### [Requirement]
Your answer must be a single number: how many lines of the data include "turned".

### [Records for this task]

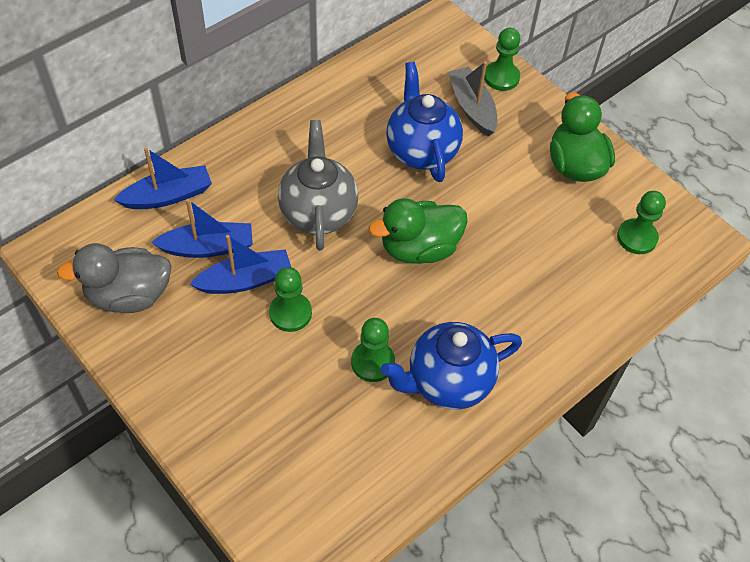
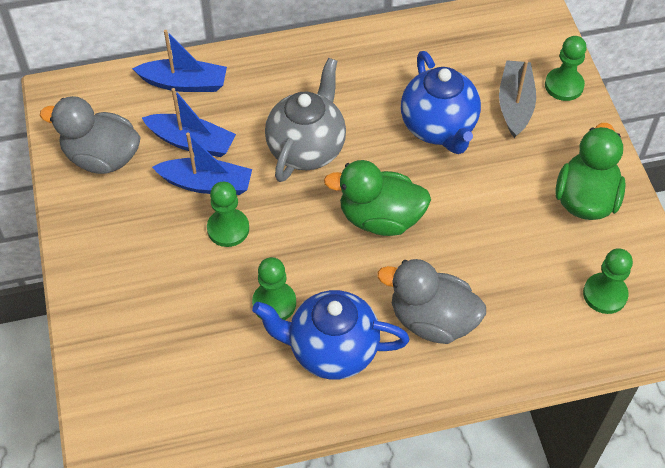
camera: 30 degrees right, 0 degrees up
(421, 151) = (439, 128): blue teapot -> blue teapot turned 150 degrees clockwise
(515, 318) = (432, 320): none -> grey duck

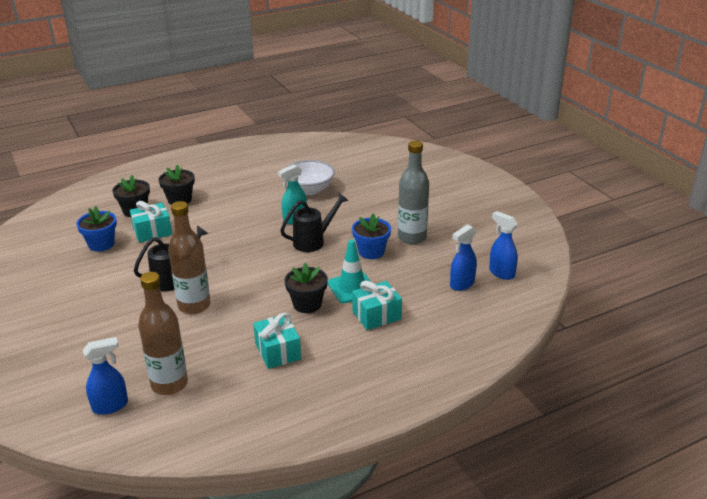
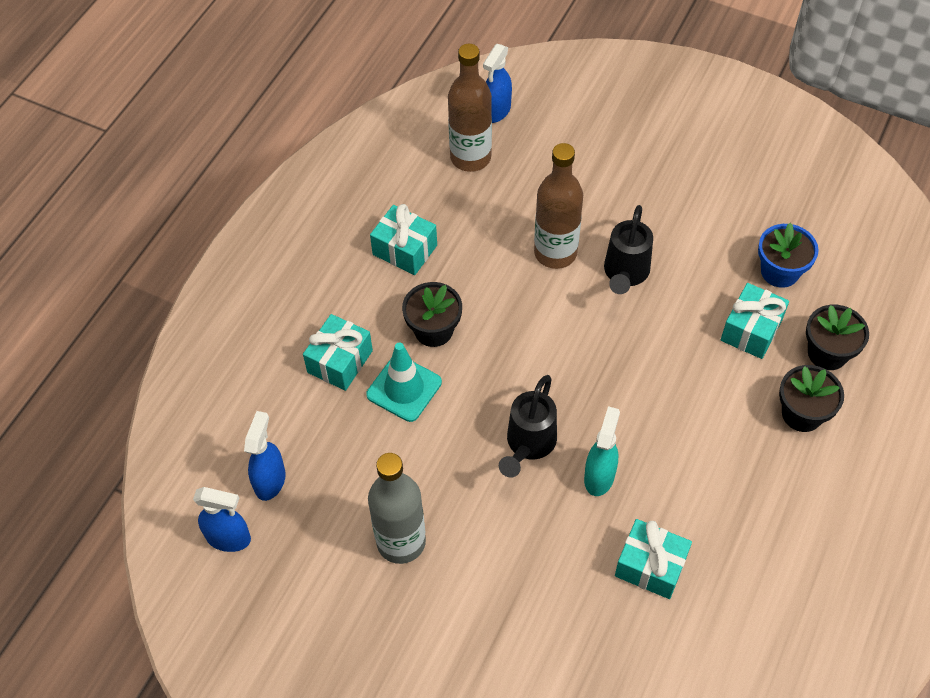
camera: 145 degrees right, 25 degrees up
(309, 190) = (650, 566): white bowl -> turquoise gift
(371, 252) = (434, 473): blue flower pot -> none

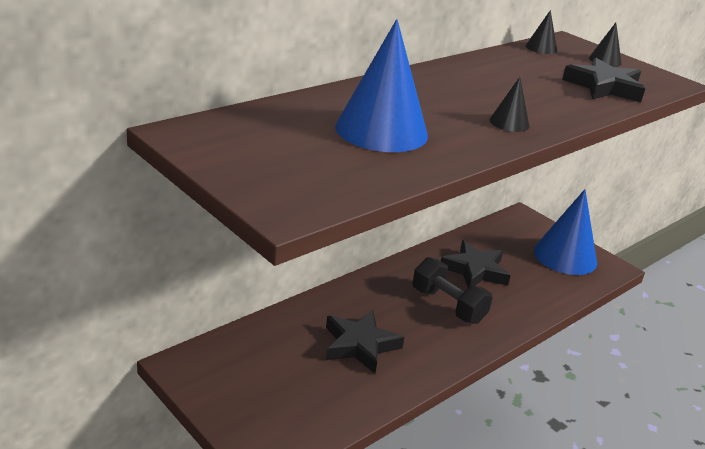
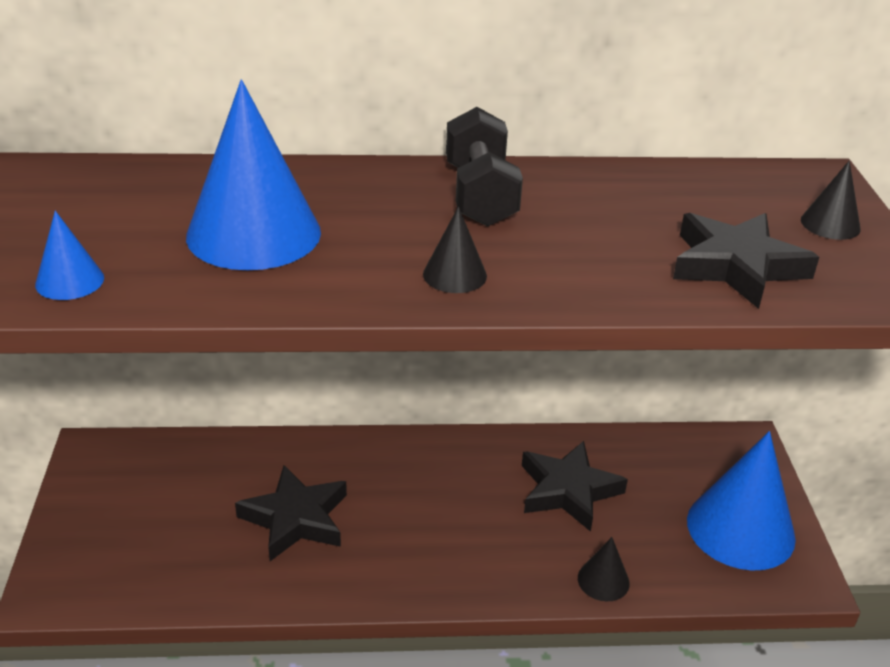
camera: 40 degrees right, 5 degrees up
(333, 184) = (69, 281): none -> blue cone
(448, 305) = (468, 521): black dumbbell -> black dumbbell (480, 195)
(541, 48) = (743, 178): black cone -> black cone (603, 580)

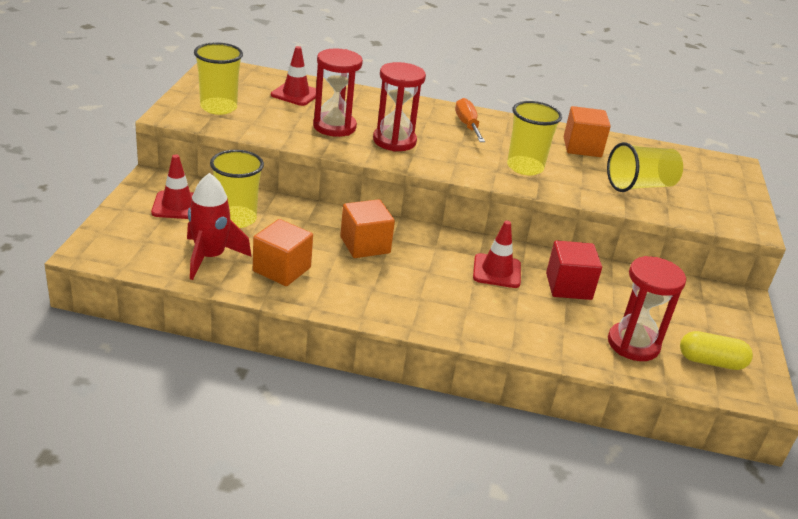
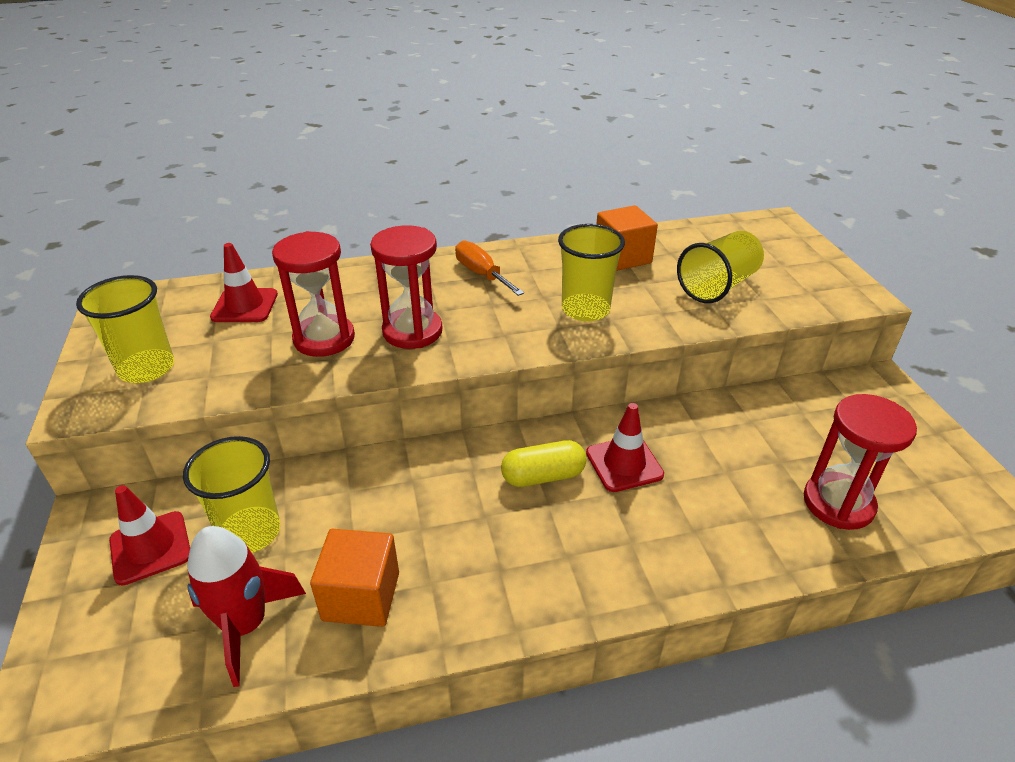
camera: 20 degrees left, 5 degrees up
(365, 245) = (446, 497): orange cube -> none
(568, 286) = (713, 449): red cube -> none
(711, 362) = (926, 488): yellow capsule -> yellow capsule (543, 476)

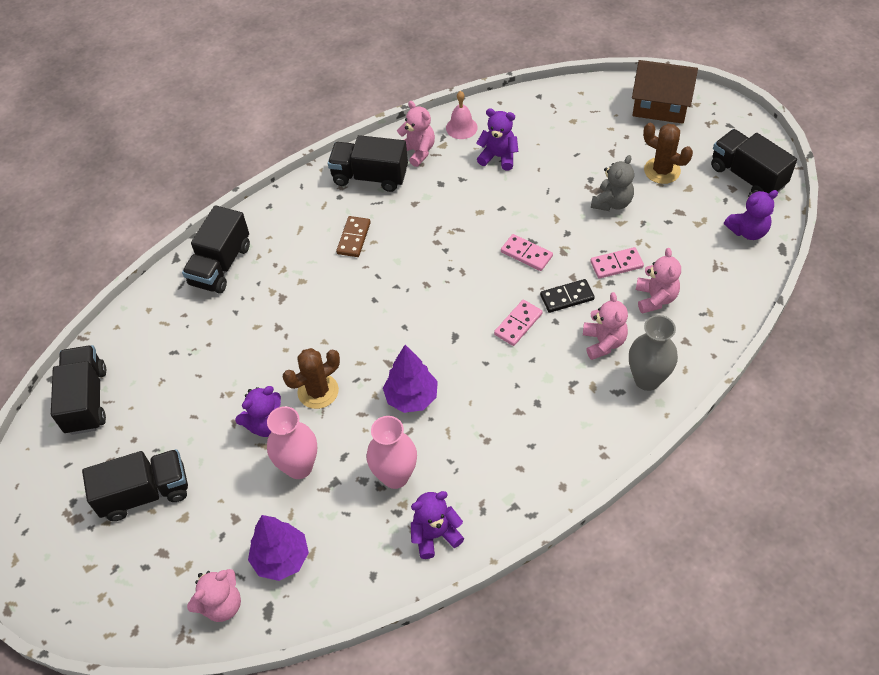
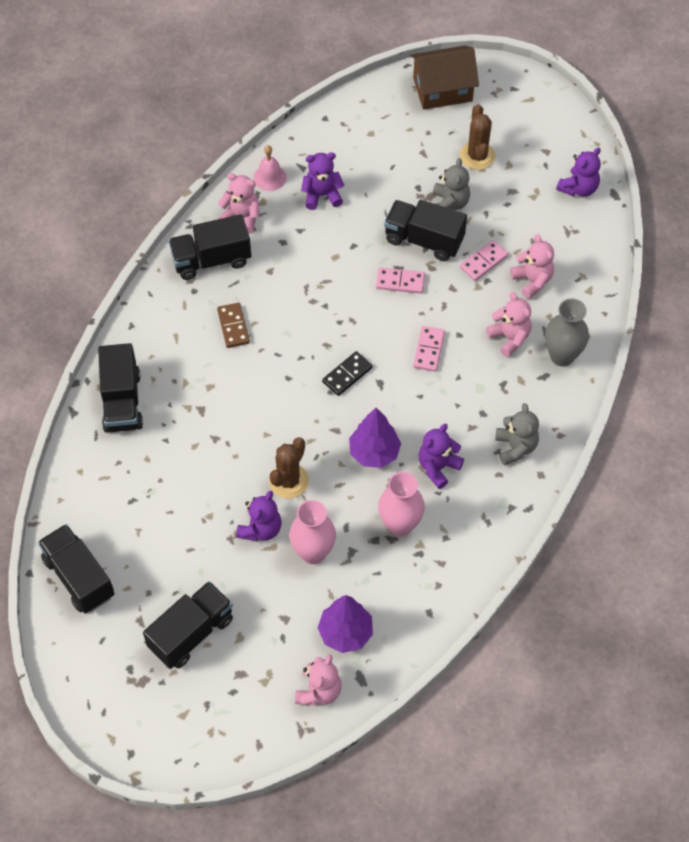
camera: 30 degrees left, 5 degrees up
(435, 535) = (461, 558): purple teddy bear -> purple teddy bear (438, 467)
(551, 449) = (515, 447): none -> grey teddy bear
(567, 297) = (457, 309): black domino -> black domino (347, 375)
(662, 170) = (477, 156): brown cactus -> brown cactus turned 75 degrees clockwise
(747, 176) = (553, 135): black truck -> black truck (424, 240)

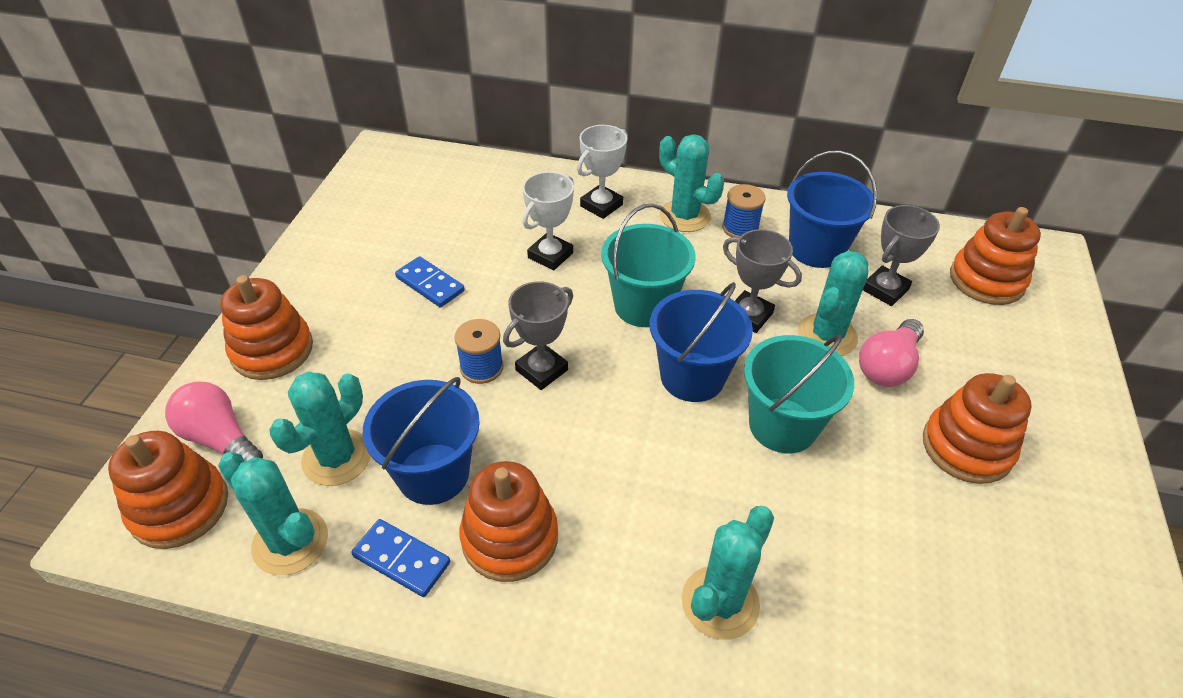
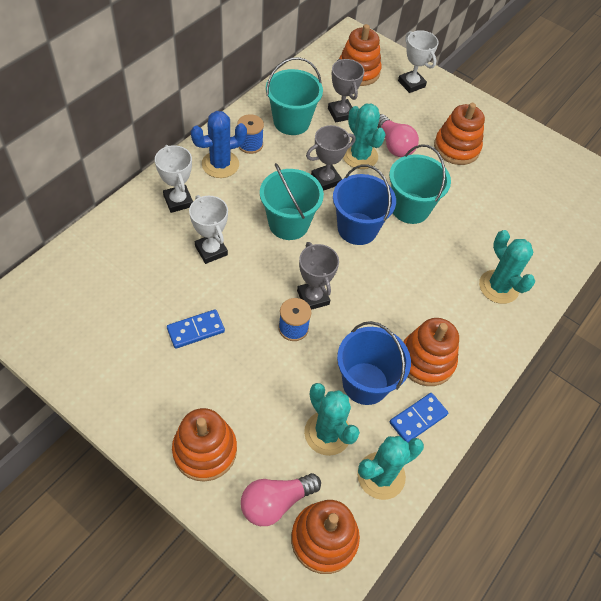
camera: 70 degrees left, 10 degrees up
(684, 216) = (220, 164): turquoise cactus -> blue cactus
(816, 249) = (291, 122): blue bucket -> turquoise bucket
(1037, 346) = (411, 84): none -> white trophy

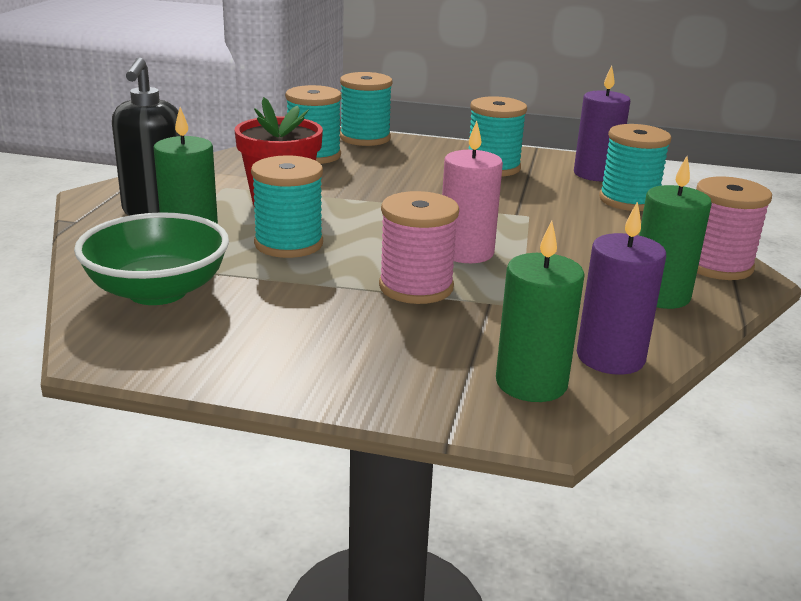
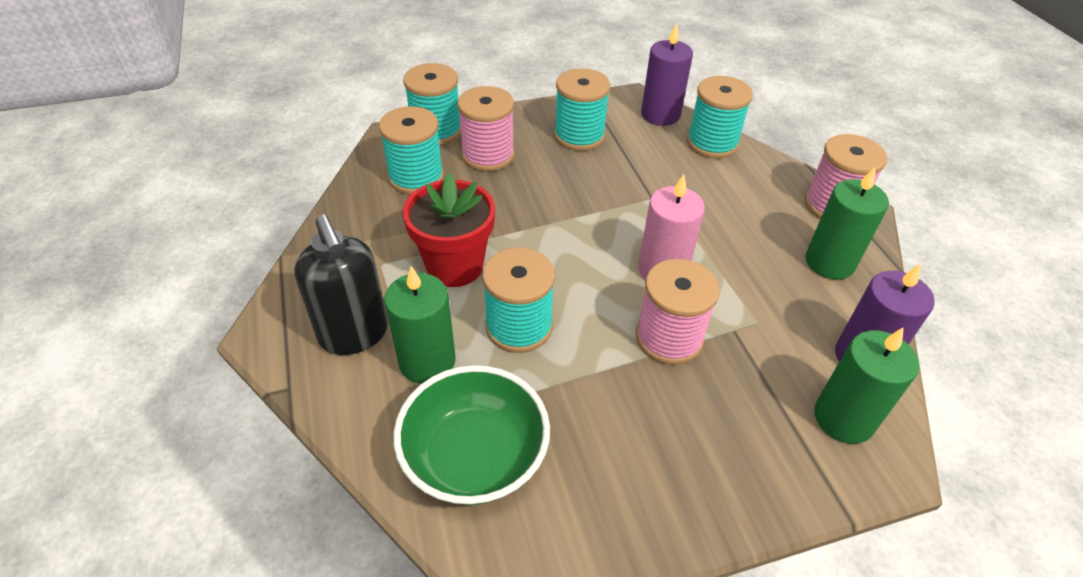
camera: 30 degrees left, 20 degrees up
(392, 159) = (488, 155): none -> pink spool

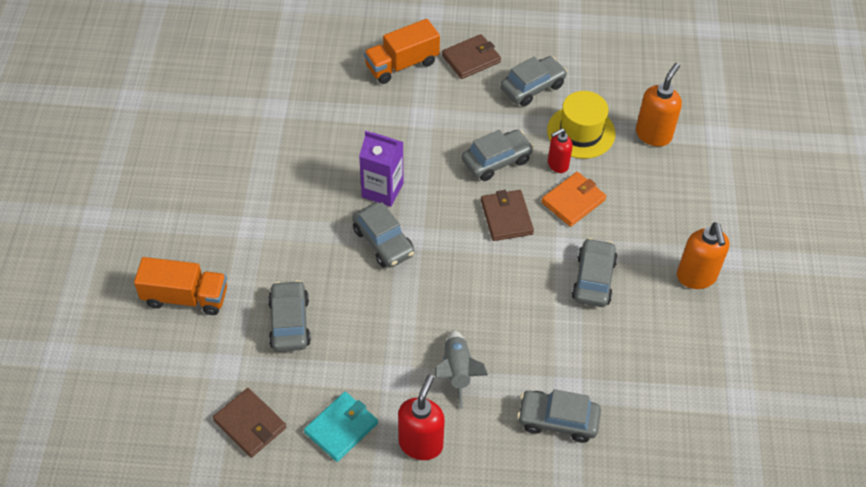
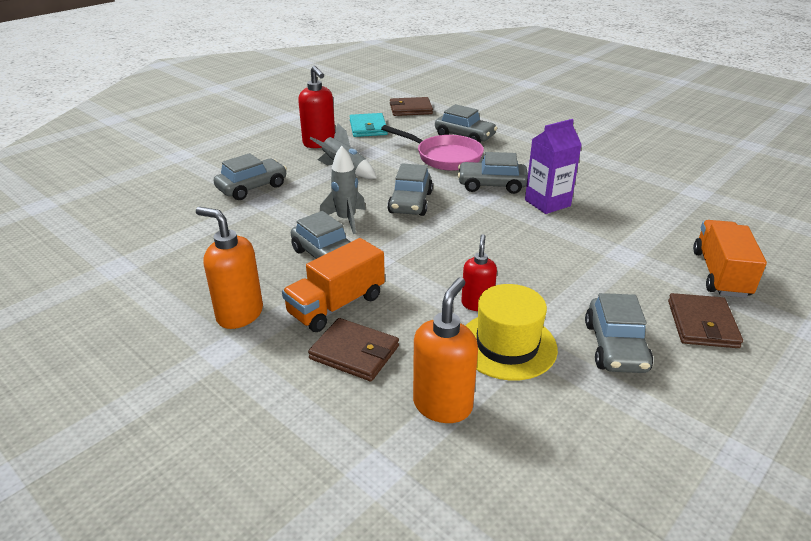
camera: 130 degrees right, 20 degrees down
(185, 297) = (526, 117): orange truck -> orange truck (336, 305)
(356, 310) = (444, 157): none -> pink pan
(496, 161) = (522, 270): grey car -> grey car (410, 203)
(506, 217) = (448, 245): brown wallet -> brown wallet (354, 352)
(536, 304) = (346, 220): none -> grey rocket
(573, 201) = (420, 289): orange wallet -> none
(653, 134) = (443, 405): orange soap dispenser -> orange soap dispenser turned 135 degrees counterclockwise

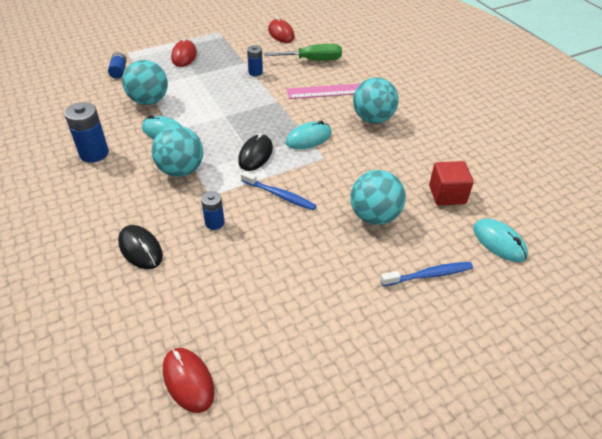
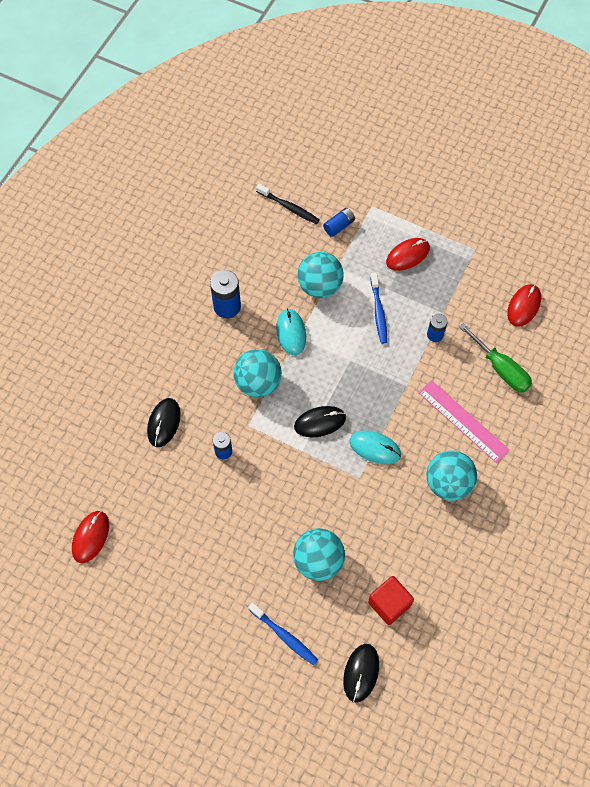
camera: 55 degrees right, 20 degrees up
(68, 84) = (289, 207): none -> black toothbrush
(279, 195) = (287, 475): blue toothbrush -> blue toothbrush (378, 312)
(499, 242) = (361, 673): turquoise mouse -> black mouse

### [Output]
3